<<<<

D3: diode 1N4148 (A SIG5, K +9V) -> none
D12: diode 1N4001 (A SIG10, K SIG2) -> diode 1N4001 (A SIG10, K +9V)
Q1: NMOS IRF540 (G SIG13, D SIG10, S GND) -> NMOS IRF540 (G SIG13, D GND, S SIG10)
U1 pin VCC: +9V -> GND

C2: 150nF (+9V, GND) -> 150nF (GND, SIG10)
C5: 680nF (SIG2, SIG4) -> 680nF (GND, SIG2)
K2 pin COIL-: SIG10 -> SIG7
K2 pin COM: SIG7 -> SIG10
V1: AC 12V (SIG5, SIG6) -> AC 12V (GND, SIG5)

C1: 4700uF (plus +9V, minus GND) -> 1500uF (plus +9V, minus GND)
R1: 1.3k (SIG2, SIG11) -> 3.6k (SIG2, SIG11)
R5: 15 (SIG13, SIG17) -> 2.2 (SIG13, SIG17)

>>>>
<<<<

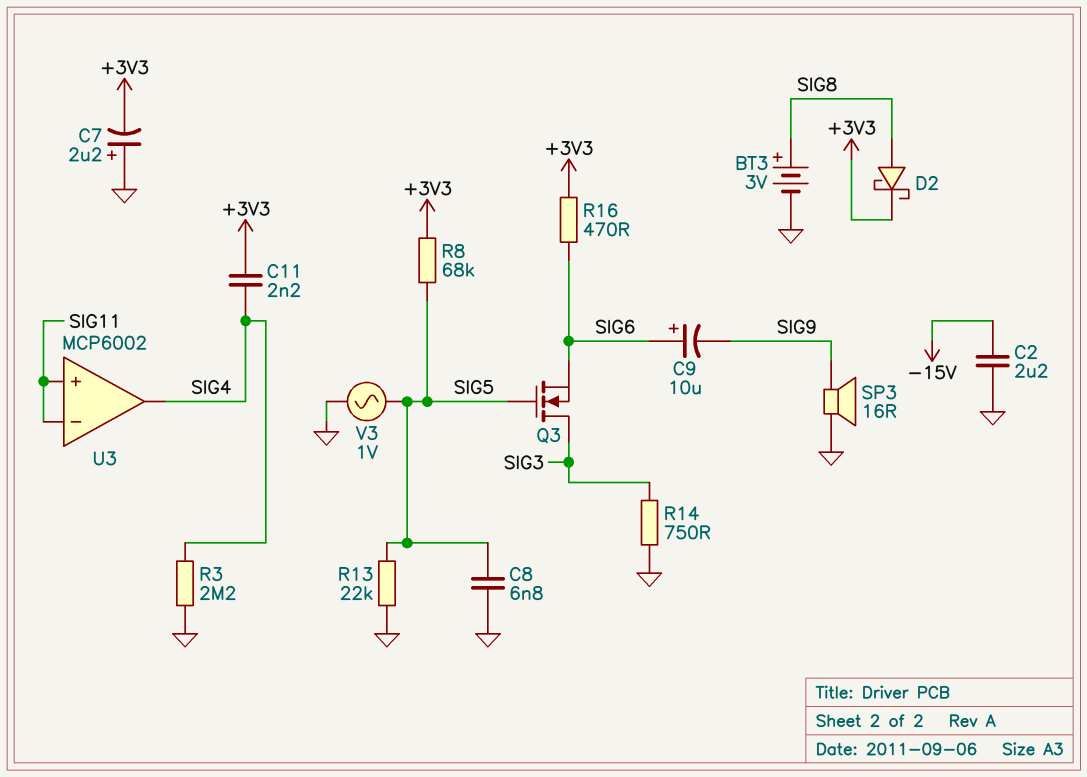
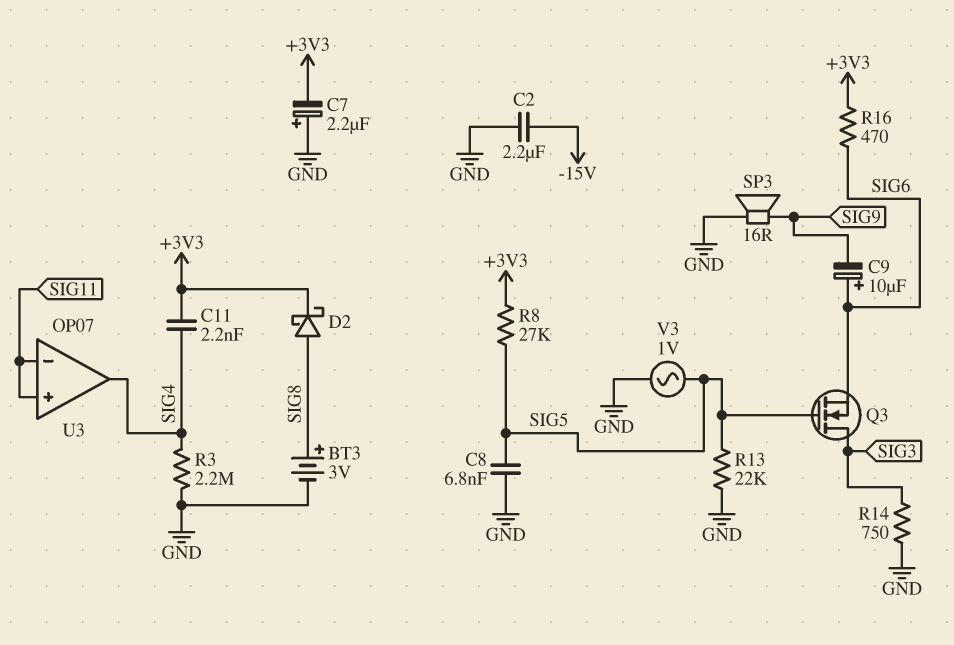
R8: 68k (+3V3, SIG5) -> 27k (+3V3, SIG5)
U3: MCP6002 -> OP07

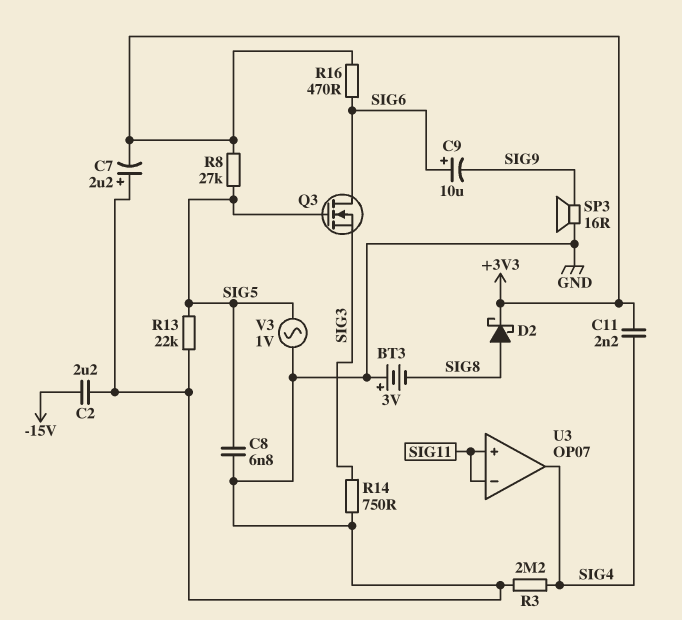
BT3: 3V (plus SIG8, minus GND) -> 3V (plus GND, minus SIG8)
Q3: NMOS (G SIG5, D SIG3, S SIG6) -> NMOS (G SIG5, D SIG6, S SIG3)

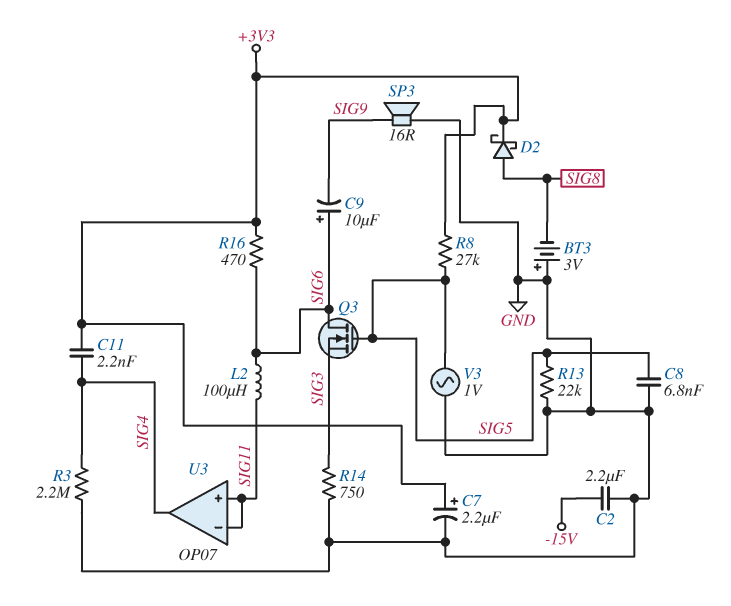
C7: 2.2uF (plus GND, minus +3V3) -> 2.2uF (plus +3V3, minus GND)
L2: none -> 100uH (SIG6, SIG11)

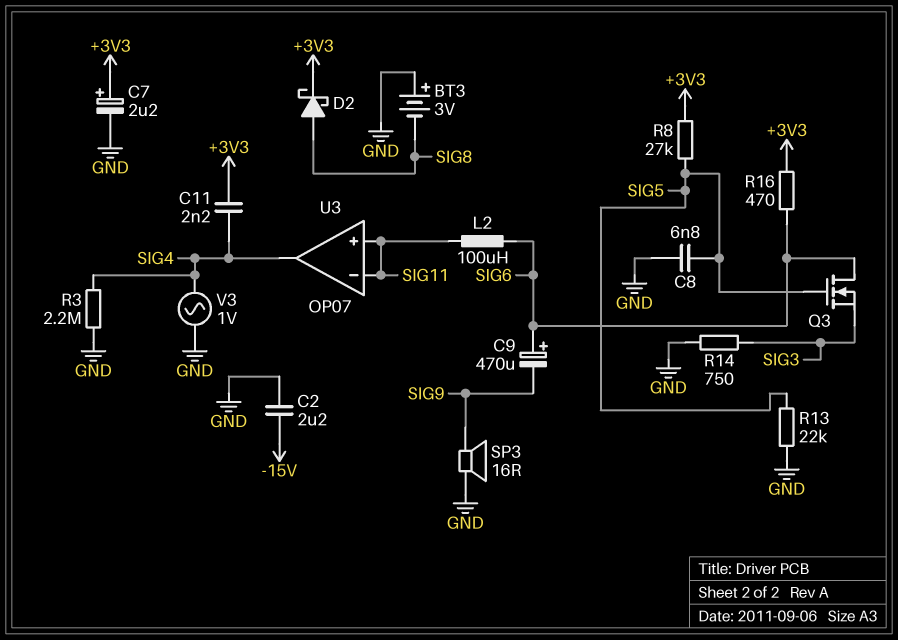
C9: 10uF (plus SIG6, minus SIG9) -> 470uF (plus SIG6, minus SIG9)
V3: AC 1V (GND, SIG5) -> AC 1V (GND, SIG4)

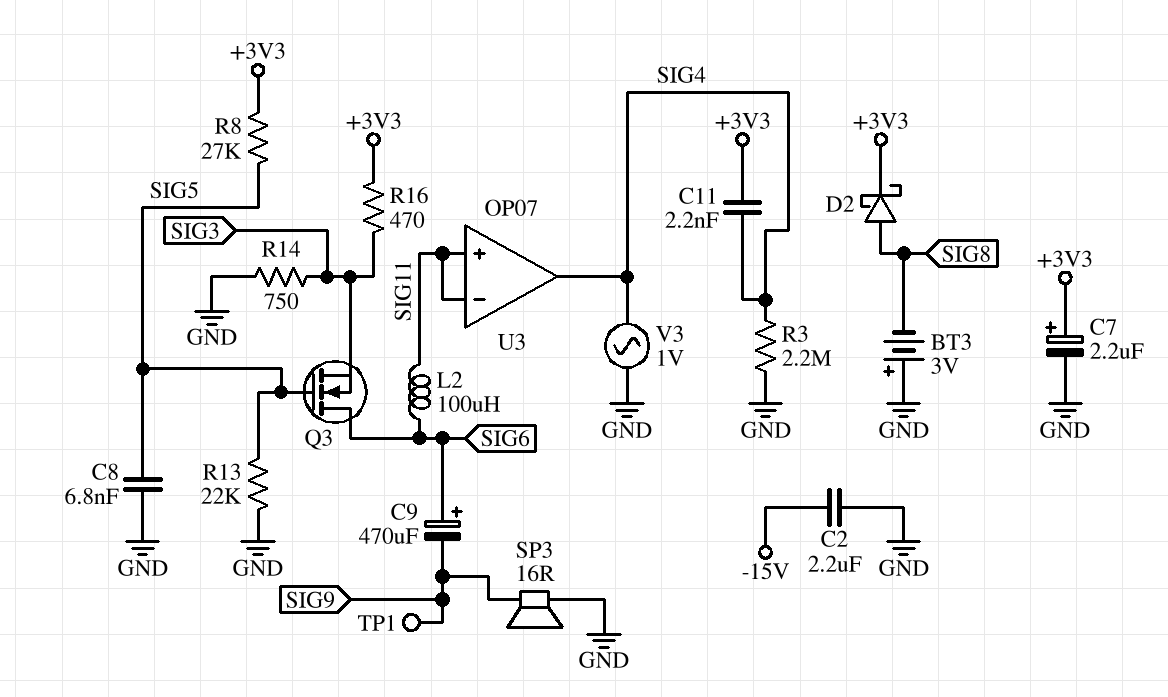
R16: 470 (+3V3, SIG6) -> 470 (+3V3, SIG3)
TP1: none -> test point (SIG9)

>>>>

**The task**
The required answer is the run of lines above, starting at the line with "K2 pin COIL-: SIG10 -> SIG7" and ending at the line with "R5: 15 (SIG13, SIG17) -> 2.2 (SIG13, SIG17)", reproduced exactly with both ends.

**Solved problem**
K2 pin COIL-: SIG10 -> SIG7
K2 pin COM: SIG7 -> SIG10
V1: AC 12V (SIG5, SIG6) -> AC 12V (GND, SIG5)

C1: 4700uF (plus +9V, minus GND) -> 1500uF (plus +9V, minus GND)
R1: 1.3k (SIG2, SIG11) -> 3.6k (SIG2, SIG11)
R5: 15 (SIG13, SIG17) -> 2.2 (SIG13, SIG17)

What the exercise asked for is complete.